───── Extracted data ─────
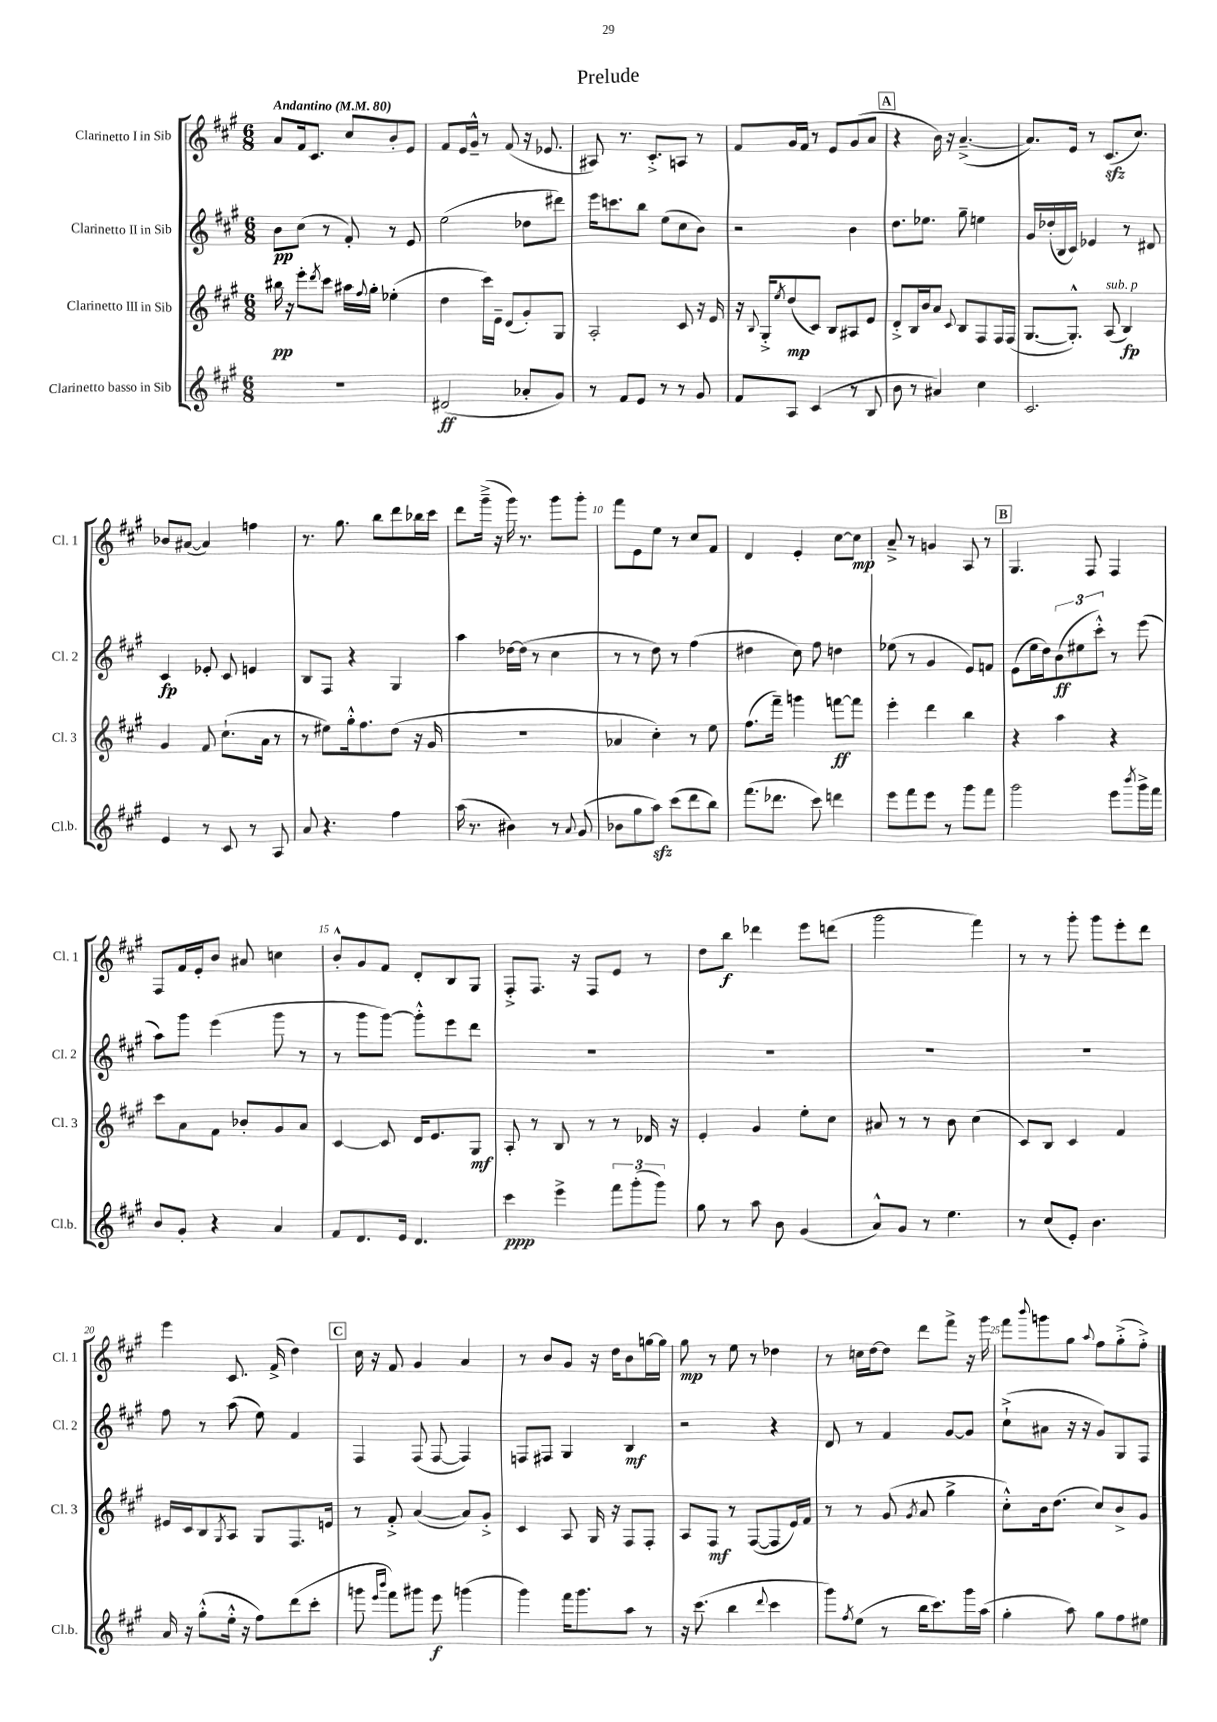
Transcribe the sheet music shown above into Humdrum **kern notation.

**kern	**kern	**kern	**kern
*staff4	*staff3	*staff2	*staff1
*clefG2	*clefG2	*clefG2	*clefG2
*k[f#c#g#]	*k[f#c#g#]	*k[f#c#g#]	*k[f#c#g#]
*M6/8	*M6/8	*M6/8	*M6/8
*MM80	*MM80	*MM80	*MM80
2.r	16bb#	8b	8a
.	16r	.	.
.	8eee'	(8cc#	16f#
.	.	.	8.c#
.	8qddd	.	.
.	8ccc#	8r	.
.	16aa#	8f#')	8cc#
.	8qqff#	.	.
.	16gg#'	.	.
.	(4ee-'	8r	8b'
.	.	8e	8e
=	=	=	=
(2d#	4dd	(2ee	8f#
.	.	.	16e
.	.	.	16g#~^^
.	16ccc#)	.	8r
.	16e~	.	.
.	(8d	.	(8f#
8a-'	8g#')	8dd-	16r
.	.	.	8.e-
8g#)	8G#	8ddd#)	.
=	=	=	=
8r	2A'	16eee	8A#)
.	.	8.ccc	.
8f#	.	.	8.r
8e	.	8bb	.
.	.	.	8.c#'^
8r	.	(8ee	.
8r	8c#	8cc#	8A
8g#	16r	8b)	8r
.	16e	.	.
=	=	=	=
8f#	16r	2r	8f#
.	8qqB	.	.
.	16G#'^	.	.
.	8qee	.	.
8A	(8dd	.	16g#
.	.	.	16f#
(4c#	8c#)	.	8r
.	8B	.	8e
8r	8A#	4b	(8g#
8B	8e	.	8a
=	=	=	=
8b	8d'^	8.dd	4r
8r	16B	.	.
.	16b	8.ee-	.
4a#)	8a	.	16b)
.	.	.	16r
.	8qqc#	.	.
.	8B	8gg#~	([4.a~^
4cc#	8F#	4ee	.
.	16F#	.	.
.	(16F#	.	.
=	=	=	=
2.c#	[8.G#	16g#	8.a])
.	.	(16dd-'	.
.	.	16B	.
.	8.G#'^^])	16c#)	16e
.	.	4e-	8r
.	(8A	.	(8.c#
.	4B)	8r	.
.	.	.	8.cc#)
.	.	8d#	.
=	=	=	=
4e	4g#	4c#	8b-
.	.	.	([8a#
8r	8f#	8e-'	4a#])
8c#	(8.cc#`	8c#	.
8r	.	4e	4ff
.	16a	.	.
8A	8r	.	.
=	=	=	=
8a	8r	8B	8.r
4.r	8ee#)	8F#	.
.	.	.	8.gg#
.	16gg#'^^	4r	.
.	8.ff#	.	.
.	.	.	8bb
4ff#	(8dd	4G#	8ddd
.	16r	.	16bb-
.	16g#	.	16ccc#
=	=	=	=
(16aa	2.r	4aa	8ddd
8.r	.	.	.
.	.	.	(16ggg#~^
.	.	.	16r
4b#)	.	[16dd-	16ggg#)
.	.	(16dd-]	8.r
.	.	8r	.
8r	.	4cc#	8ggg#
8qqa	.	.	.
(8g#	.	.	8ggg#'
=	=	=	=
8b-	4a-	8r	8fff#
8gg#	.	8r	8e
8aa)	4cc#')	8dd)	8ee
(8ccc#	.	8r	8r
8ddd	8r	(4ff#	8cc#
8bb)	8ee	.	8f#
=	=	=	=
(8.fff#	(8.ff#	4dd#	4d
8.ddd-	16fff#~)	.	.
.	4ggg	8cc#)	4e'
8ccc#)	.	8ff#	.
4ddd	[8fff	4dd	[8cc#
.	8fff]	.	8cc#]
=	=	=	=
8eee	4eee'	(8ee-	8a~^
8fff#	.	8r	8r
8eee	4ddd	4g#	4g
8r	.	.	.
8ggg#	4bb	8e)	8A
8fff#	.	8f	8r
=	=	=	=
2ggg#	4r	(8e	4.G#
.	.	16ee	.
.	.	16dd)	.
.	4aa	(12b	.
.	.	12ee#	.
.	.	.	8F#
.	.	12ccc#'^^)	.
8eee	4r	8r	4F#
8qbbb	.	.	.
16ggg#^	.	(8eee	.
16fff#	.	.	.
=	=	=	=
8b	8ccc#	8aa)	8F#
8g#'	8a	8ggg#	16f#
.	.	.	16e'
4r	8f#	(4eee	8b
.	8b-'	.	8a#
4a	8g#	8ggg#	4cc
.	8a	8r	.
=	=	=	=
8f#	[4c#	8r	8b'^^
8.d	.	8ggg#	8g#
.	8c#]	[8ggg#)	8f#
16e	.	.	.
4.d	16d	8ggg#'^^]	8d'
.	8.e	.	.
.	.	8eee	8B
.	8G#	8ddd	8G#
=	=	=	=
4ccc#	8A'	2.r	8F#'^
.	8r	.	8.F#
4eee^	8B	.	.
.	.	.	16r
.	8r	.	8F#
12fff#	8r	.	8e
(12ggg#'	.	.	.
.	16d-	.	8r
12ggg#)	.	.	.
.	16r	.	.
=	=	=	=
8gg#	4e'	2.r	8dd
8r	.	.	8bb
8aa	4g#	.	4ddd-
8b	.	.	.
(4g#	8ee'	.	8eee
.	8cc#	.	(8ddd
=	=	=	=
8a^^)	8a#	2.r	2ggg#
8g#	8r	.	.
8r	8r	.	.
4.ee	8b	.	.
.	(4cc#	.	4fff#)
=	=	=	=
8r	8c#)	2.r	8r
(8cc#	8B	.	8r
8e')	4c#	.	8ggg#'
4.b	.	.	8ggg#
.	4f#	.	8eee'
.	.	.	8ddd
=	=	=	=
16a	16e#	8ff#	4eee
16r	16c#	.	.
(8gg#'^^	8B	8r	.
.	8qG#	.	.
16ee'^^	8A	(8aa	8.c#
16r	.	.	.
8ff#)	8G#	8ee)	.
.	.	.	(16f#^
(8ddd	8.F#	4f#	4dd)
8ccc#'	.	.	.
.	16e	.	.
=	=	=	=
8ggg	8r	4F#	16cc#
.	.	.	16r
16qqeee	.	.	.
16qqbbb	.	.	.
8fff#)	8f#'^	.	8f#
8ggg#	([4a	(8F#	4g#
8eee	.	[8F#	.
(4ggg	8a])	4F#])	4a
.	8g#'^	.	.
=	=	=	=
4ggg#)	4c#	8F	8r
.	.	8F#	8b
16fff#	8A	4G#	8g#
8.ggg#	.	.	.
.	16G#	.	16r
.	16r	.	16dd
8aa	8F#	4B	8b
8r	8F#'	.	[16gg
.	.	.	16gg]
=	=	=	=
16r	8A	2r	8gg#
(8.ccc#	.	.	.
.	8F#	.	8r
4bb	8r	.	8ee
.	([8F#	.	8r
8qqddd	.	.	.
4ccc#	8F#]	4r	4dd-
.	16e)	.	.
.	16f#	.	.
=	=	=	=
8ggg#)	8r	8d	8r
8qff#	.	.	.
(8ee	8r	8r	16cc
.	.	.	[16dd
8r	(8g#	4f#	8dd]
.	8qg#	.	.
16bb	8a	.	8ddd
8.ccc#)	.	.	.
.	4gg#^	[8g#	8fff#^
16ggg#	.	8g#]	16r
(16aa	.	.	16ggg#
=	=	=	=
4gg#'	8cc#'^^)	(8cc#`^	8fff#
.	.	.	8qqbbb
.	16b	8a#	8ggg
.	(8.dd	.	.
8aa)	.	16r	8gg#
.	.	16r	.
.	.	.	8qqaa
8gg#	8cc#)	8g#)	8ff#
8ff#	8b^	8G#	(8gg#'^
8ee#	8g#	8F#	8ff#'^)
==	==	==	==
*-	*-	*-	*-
─────
───── Extracted data ─────
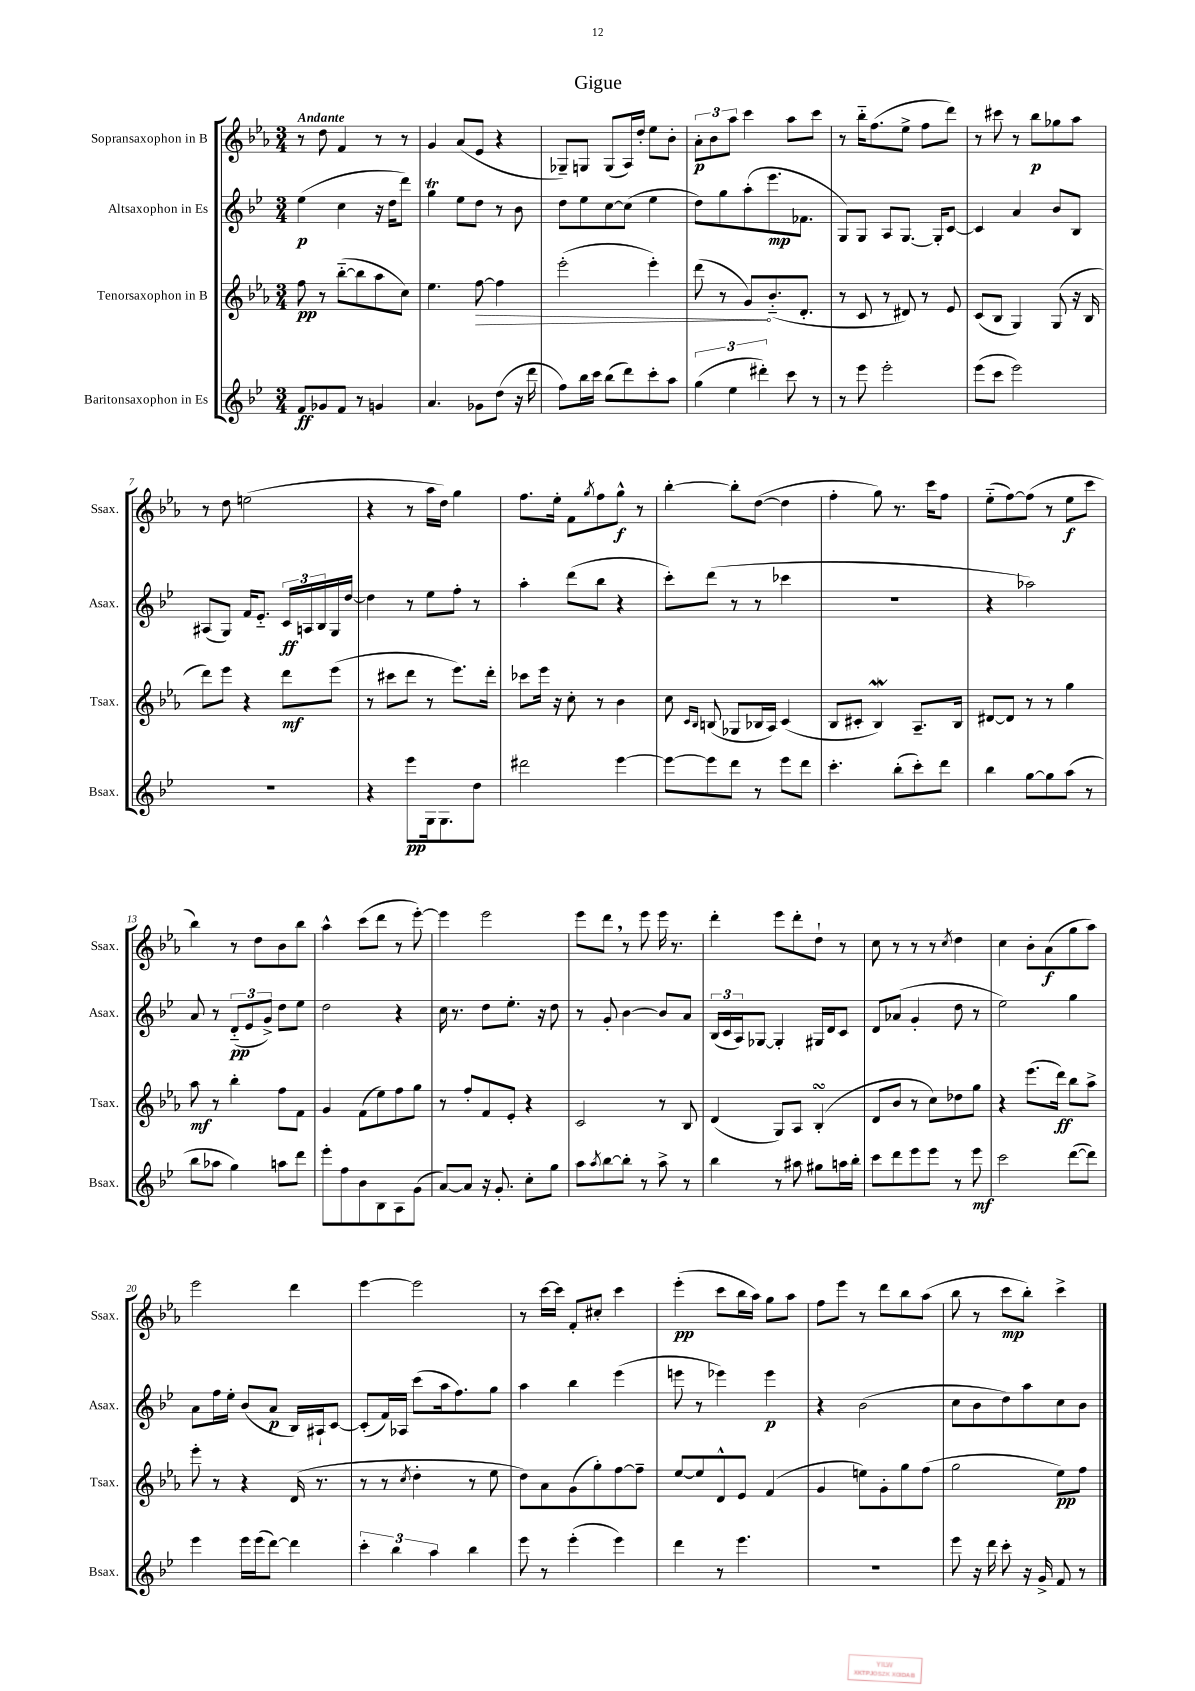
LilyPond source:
─────
───── Extracted data ─────
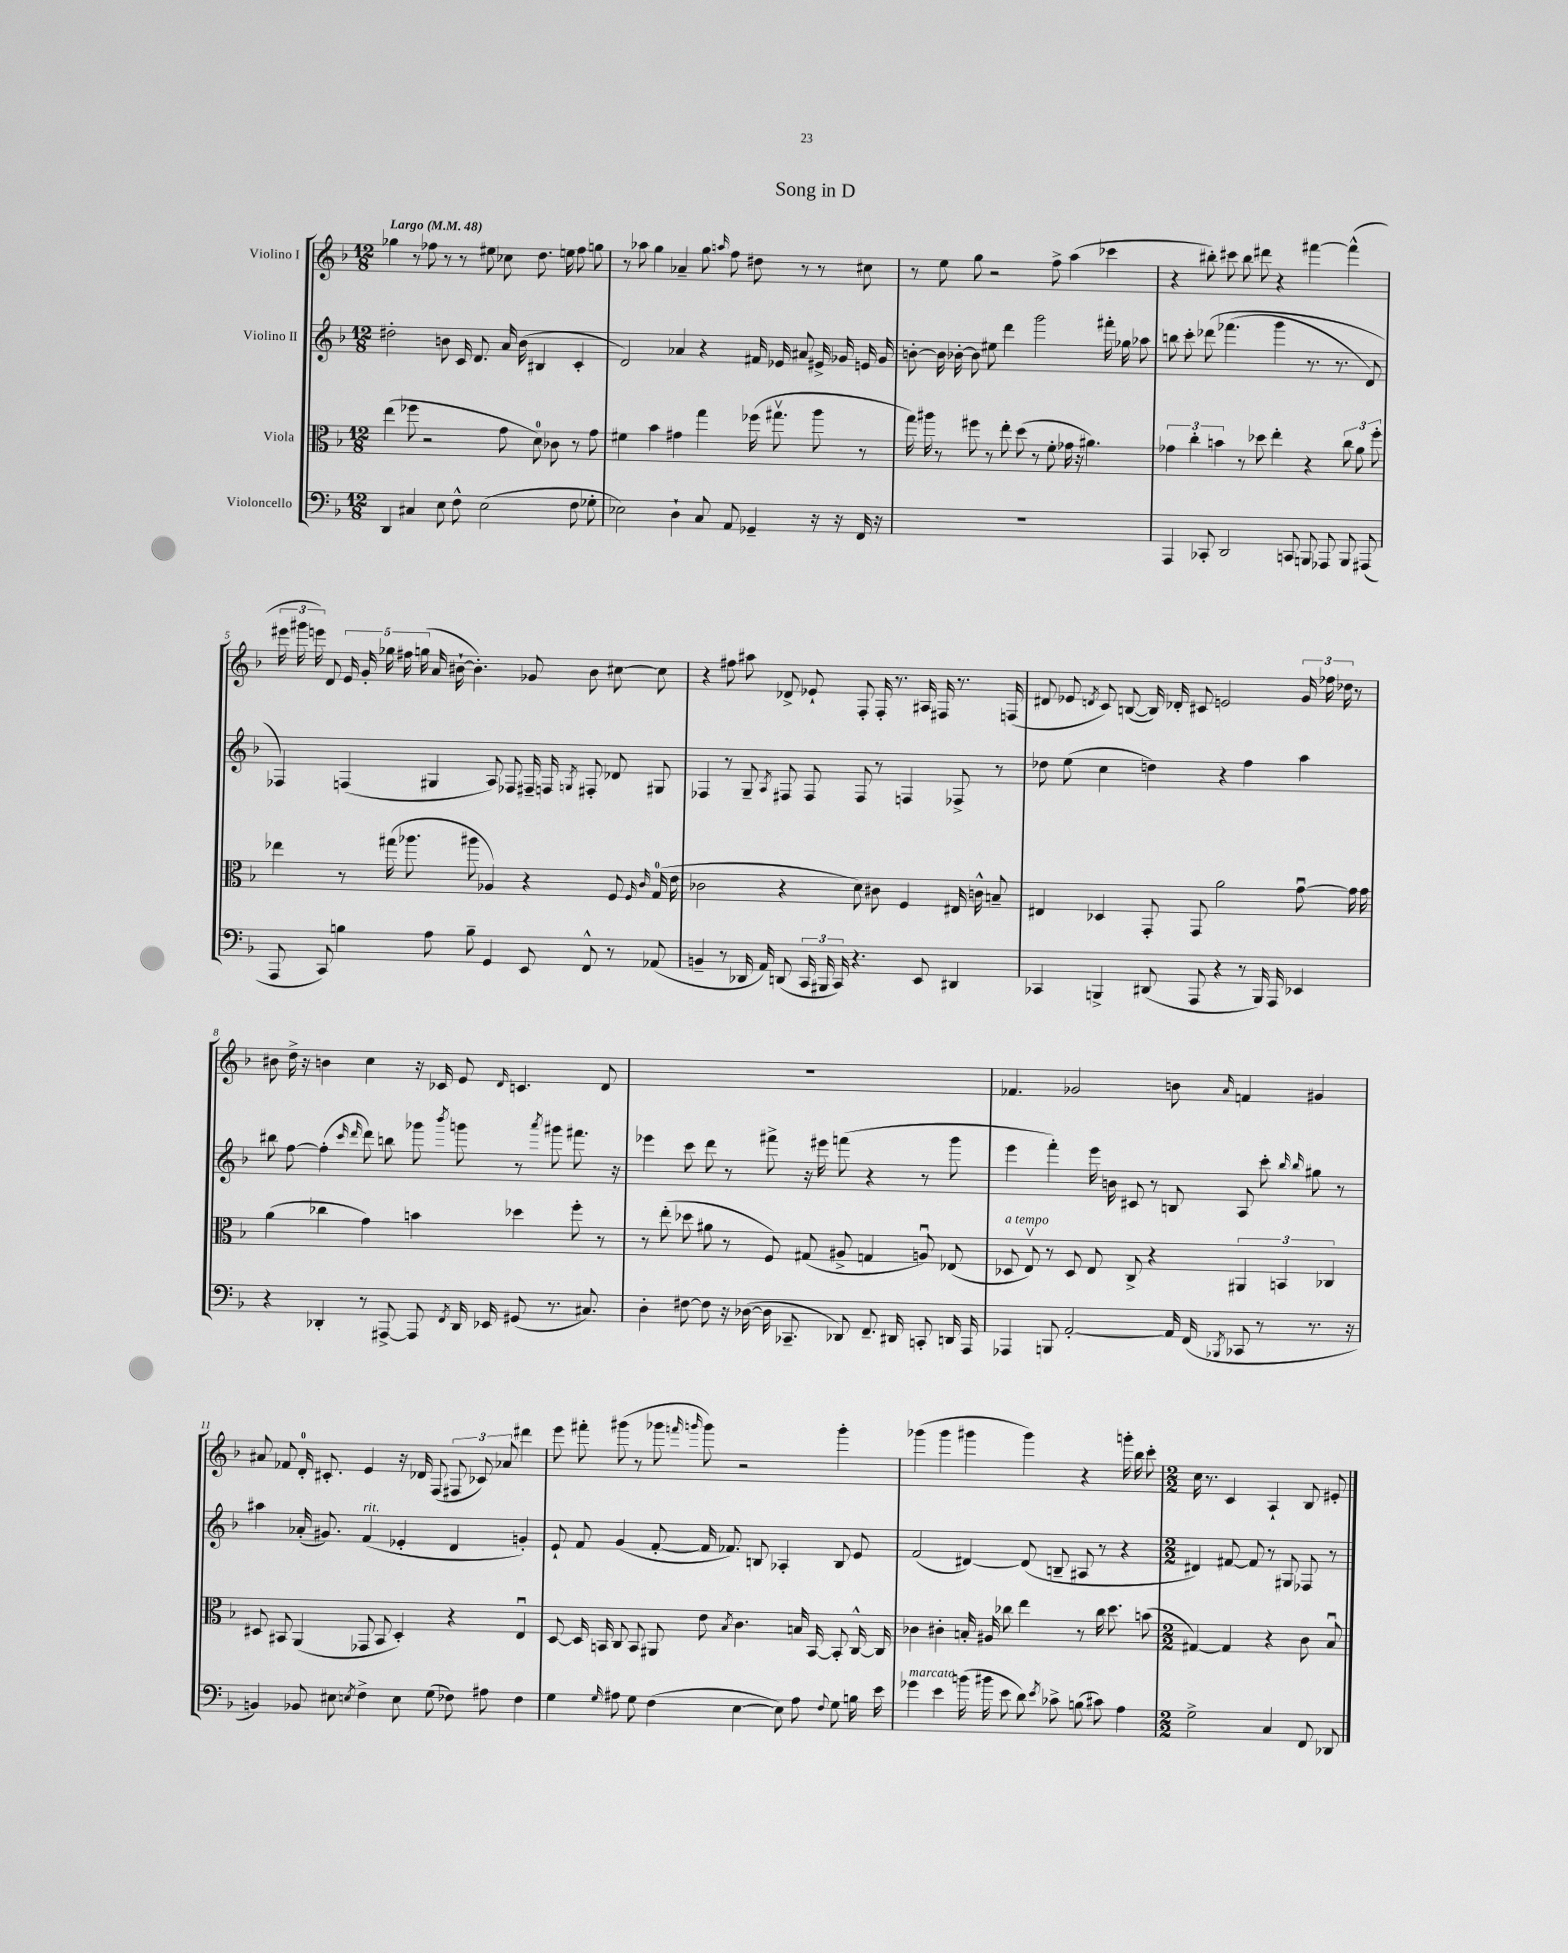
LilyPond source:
─────
Prompt:
Report every line in the entries above that contains the string "kern", treating uppercase and lowercase letters as different.

Exercise solution:
Transcribe the sheet music shown above into Humdrum **kern notation.
**kern	**kern	**kern	**kern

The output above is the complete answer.